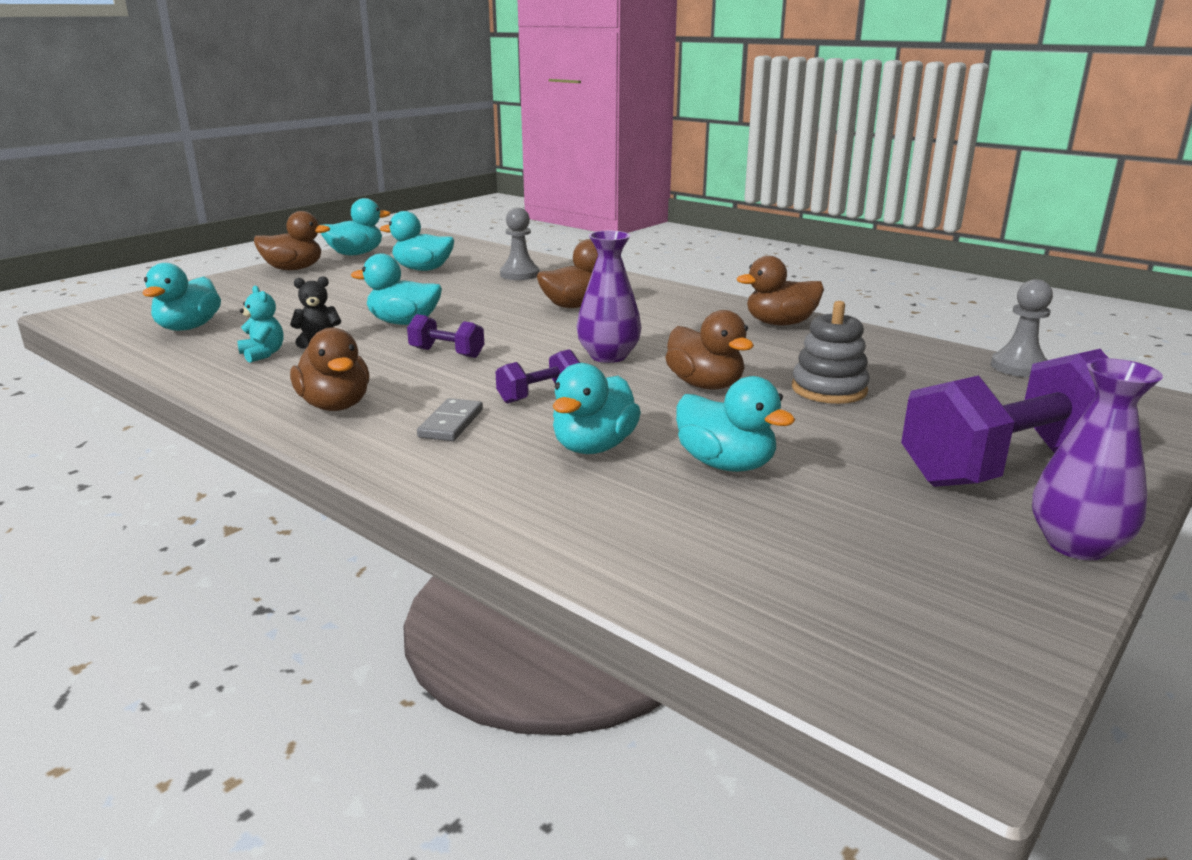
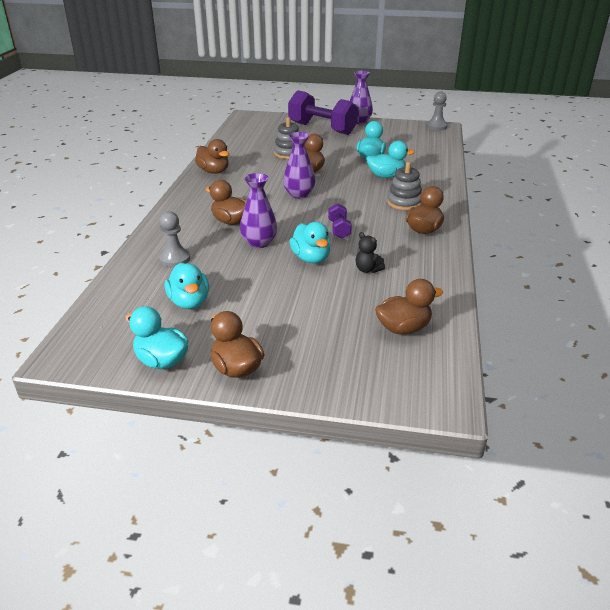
camera: 120 degrees left, 10 degrees up
(188, 328) = (403, 328): turquoise duck -> brown duck
(263, 354) = (403, 277): turquoise teddy bear -> none
(451, 423) = (404, 202): grey domino -> grey stacking toy
(491, 309) = (259, 243): none -> purple vase
(539, 395) = (358, 196): purple dumbbell -> none
(1019, 367) = (230, 131): grey pawn -> grey pawn (436, 126)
◆ ◆ ◆ ◆ ◆ ◆ ◆
■ **TASK BRIEF**: In full and without change, repeat the material above, minus the pictures.

■ **REPLY TO THE TASK**:
camera: 120 degrees left, 10 degrees up
(188, 328) = (403, 328): turquoise duck -> brown duck
(263, 354) = (403, 277): turquoise teddy bear -> none
(451, 423) = (404, 202): grey domino -> grey stacking toy
(491, 309) = (259, 243): none -> purple vase
(539, 395) = (358, 196): purple dumbbell -> none
(1019, 367) = (230, 131): grey pawn -> grey pawn (436, 126)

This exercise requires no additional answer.